INFORMATION PROVIDED:
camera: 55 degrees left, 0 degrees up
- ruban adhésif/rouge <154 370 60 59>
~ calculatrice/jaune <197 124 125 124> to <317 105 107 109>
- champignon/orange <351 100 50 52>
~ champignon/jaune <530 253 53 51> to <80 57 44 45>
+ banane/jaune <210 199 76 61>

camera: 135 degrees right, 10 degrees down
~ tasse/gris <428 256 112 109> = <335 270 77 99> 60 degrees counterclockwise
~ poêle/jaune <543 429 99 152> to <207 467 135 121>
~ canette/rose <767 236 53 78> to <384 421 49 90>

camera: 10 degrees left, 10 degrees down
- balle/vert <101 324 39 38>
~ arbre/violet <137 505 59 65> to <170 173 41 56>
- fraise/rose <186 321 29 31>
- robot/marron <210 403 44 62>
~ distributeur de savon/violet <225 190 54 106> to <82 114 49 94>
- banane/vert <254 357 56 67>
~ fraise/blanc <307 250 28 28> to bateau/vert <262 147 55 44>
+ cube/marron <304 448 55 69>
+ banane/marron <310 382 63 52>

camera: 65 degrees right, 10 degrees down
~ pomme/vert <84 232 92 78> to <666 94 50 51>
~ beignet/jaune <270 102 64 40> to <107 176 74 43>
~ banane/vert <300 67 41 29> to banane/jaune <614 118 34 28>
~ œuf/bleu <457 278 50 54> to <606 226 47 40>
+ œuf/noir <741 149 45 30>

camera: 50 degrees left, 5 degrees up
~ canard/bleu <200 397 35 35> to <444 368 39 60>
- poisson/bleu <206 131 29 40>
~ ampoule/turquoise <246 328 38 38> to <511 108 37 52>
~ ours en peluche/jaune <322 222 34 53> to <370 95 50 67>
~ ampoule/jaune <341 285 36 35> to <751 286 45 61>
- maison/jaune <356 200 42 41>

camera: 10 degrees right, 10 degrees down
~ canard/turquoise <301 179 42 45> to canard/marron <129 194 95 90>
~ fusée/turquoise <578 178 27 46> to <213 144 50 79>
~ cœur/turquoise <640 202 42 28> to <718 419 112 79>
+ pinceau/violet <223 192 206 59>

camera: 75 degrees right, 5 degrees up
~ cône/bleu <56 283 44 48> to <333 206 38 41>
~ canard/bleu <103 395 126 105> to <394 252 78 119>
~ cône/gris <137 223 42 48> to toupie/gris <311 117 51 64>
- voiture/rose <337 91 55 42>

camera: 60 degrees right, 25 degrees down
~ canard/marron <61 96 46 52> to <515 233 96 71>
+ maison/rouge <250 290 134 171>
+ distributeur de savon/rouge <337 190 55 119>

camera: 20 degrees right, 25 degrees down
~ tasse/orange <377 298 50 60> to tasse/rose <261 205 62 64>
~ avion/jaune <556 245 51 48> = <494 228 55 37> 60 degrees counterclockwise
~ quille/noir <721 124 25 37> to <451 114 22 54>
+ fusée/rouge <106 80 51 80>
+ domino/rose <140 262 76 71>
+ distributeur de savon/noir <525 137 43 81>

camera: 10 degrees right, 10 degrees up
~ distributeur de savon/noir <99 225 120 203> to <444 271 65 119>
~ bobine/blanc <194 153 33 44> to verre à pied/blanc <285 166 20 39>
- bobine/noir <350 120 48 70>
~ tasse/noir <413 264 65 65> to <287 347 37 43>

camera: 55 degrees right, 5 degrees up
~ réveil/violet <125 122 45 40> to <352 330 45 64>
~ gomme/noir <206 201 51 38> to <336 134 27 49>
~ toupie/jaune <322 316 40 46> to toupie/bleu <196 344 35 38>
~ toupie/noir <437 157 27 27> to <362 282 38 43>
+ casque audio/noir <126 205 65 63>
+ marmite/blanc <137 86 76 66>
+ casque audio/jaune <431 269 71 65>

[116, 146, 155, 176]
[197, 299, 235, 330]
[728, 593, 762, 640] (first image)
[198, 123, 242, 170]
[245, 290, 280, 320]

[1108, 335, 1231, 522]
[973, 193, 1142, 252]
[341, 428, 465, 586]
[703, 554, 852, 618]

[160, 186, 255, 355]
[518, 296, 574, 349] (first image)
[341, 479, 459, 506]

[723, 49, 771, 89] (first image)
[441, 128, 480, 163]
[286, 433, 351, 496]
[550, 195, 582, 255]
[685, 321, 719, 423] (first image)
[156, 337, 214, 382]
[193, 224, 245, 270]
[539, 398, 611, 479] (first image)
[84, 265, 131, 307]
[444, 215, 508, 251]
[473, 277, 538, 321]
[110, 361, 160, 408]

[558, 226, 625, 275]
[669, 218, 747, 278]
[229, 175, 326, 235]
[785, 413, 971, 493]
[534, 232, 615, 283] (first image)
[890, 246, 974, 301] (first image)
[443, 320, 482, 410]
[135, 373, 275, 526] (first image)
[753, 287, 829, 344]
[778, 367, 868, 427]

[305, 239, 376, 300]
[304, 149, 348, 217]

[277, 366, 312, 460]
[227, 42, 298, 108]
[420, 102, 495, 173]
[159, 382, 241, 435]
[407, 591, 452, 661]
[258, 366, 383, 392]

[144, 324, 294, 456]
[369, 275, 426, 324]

WHAT IS REQUIRED:
In the listing above, find the lines holding the word "casque" and copy them.

REPLY:
+ casque audio/noir <126 205 65 63>
+ casque audio/jaune <431 269 71 65>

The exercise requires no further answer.